• **Work to be completed**:
Return exactly the lines from the one containing "purple robot: 4 -> 6" through the last line of the records below, both included, and leave out any pictures.

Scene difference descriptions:
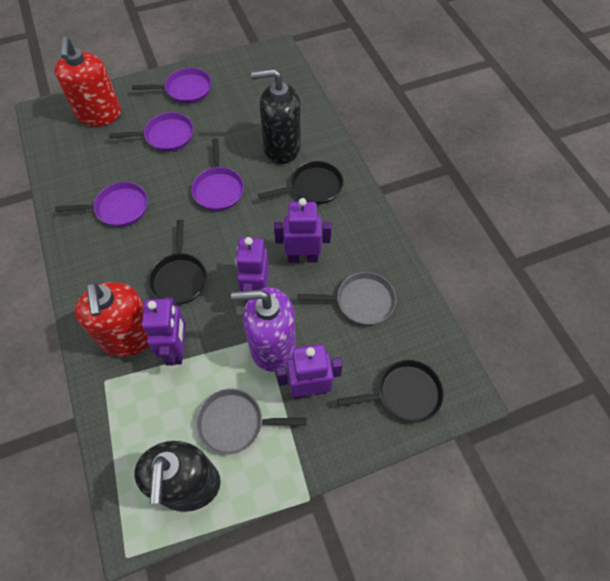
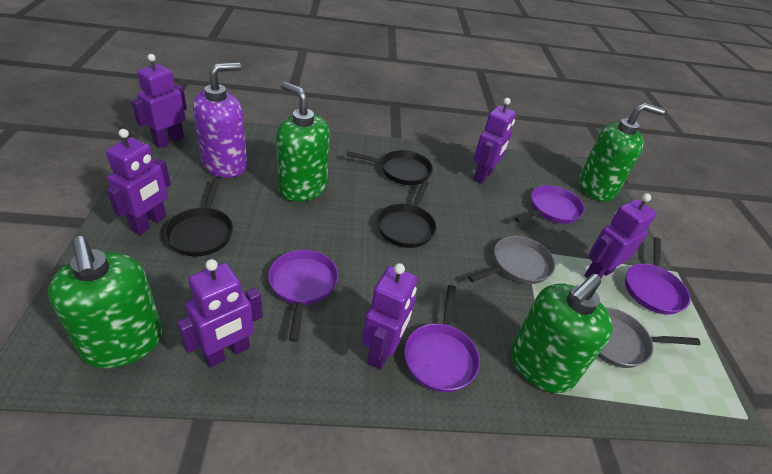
black soap dispenser: 2 -> 0
green soap dispenser: 0 -> 4
purple robot: 4 -> 6
red soap dispenser: 2 -> 0

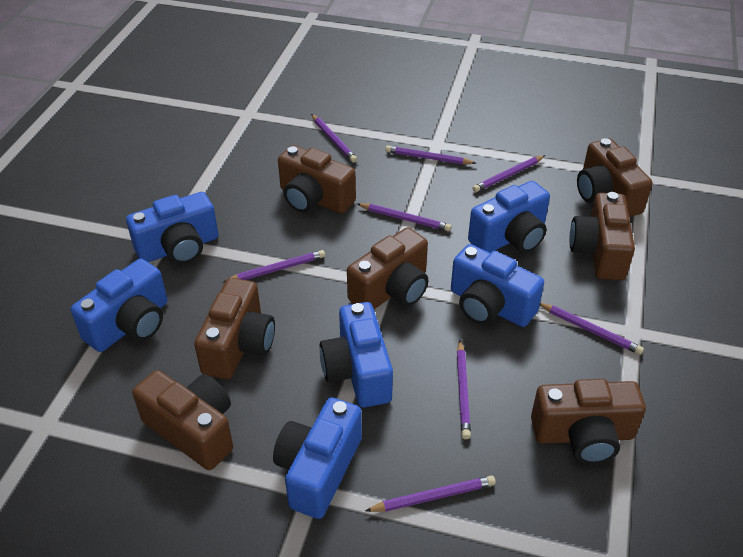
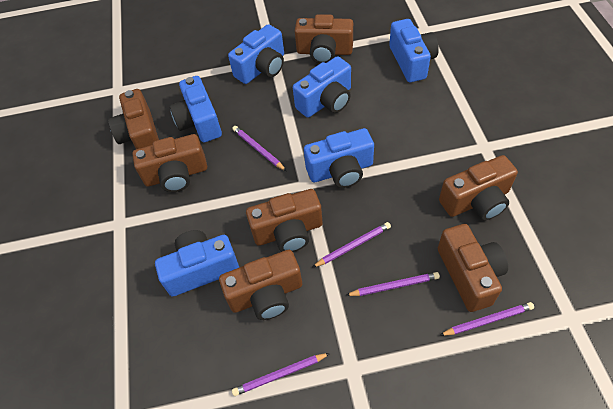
purple pencil: 8 -> 5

• **Task result**:
purple robot: 4 -> 6
red soap dispenser: 2 -> 0

purple pencil: 8 -> 5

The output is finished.